**Task item**
The lines from the one containing "R1: 100k (+5V, RESET) -> 100k (+5V, COM)" through the last one in the data: please copy those exactly, and only those, without the pictures.

**Provided data**
········

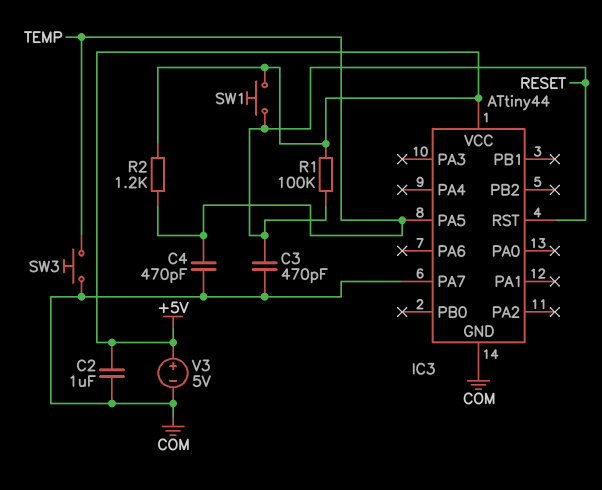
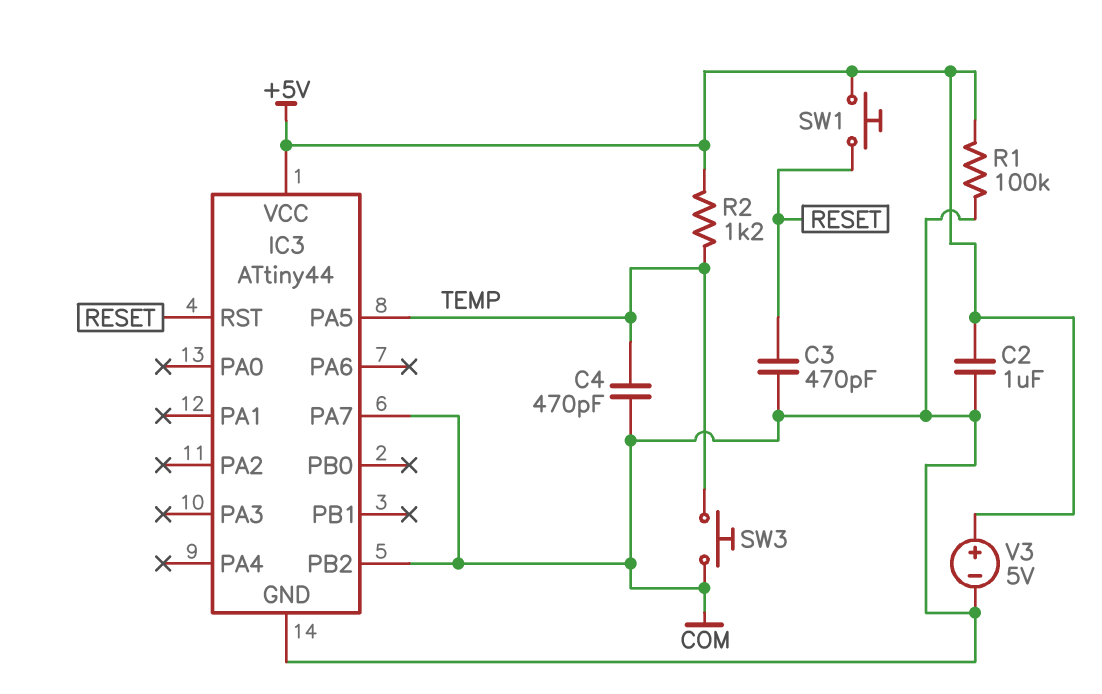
IC3 pin PB2: none -> COM
R1: 100k (+5V, RESET) -> 100k (+5V, COM)

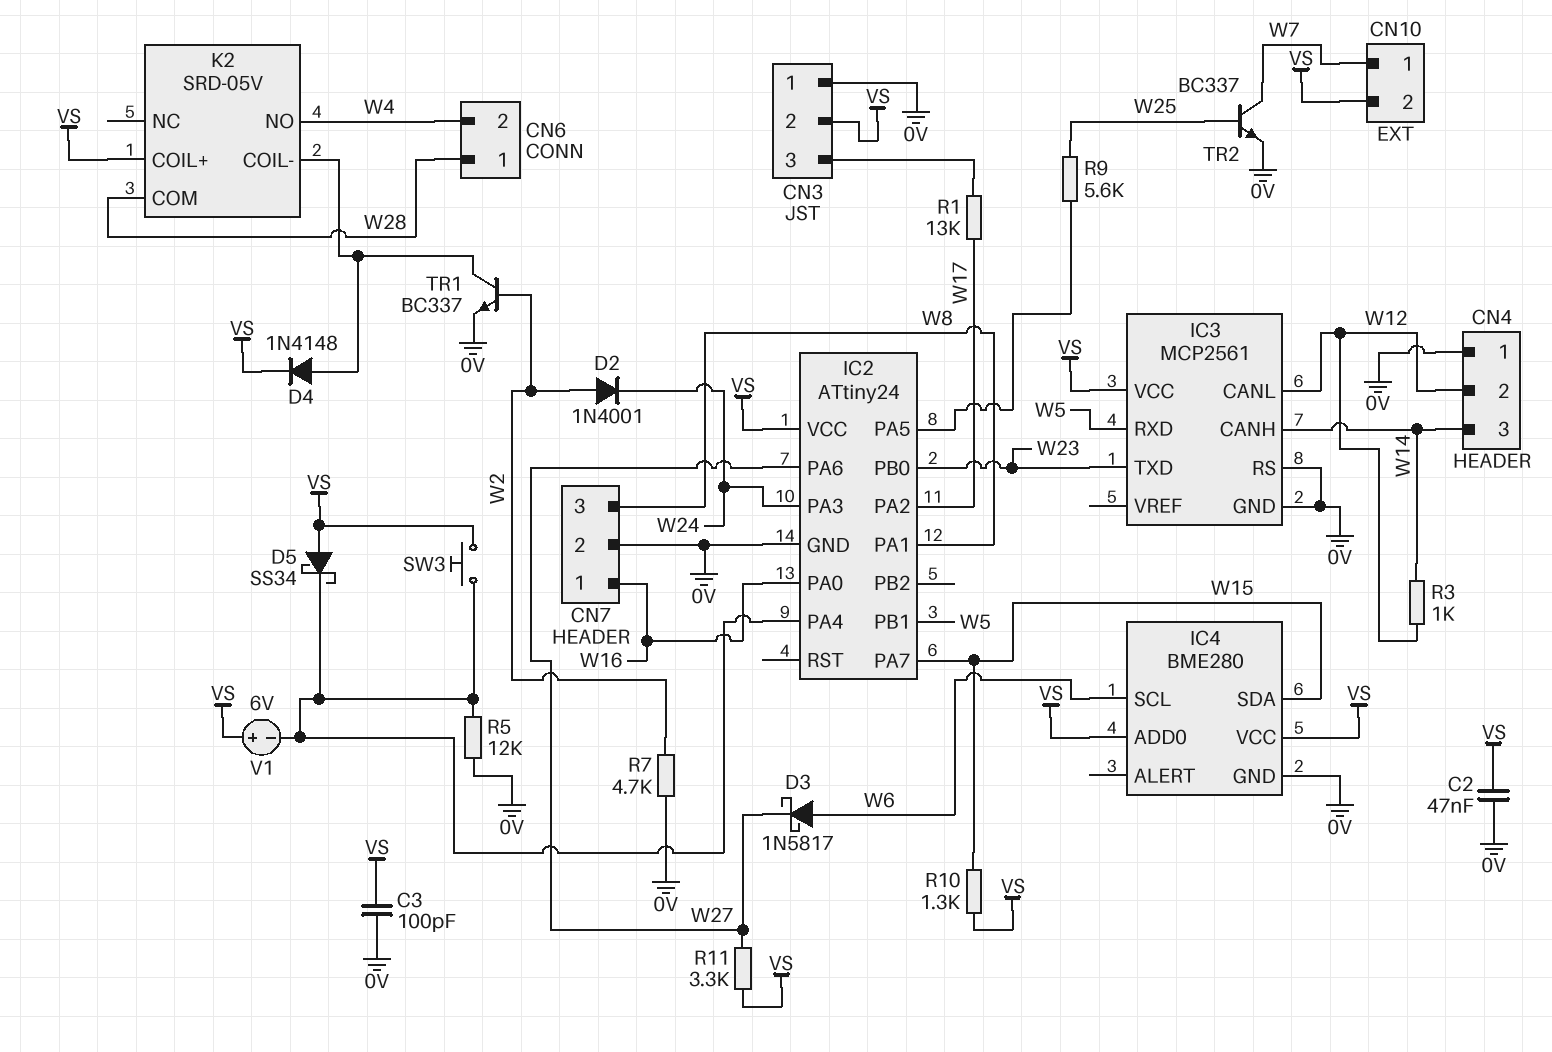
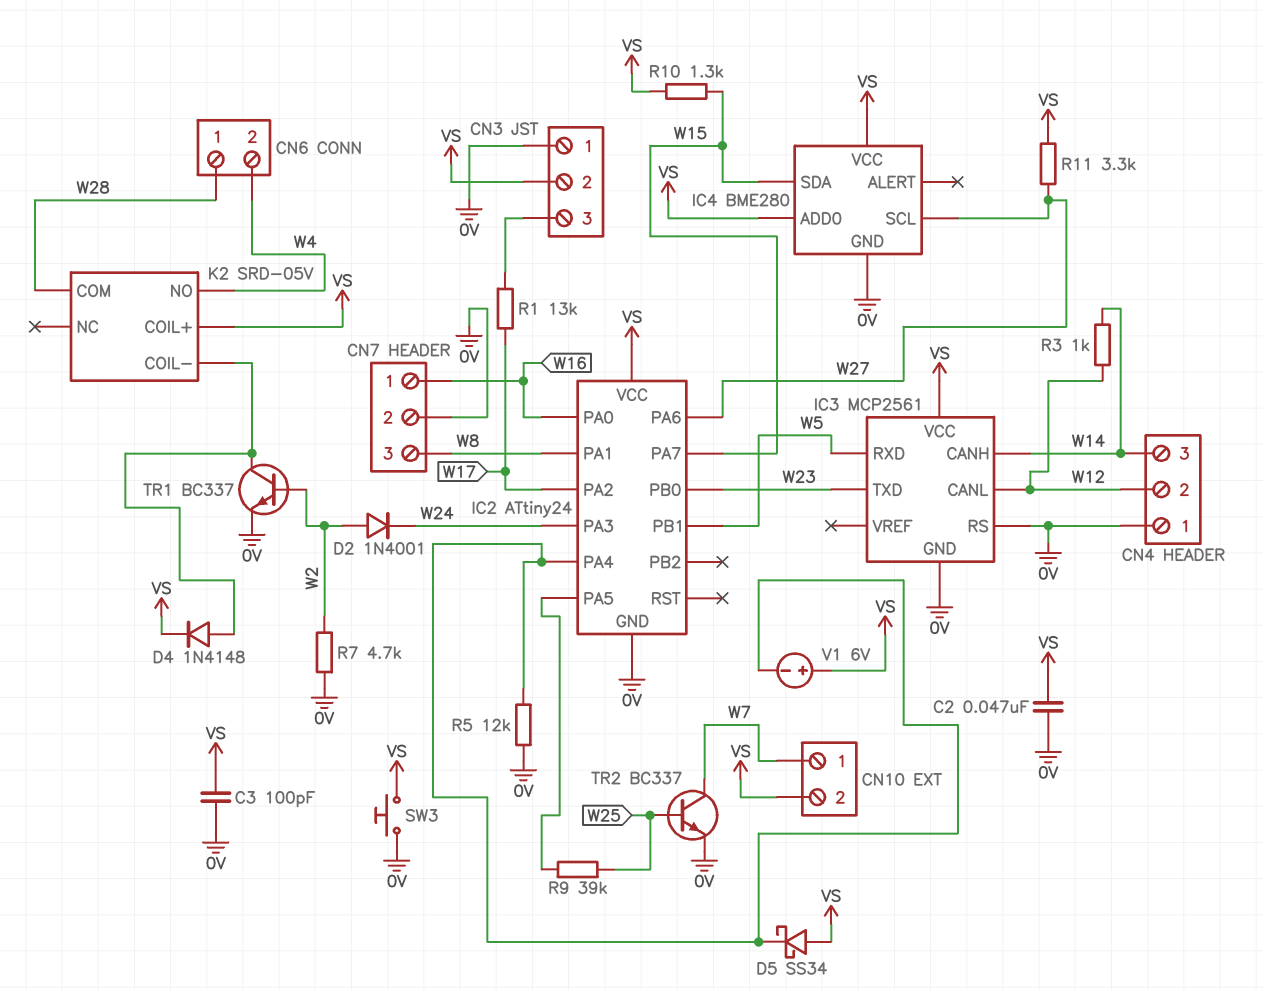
D3: schottky 1N5817 (A W6, K W27) -> none
IC4 pin SCL: W6 -> W27
R9: 5.6k (IC2/PA5, W25) -> 39k (IC2/PA5, W25)
SW3: button (IC2/PA4, VS) -> button (0V, VS)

········

**Solution for this exercise**
R1: 100k (+5V, RESET) -> 100k (+5V, COM)

D3: schottky 1N5817 (A W6, K W27) -> none
IC4 pin SCL: W6 -> W27
R9: 5.6k (IC2/PA5, W25) -> 39k (IC2/PA5, W25)
SW3: button (IC2/PA4, VS) -> button (0V, VS)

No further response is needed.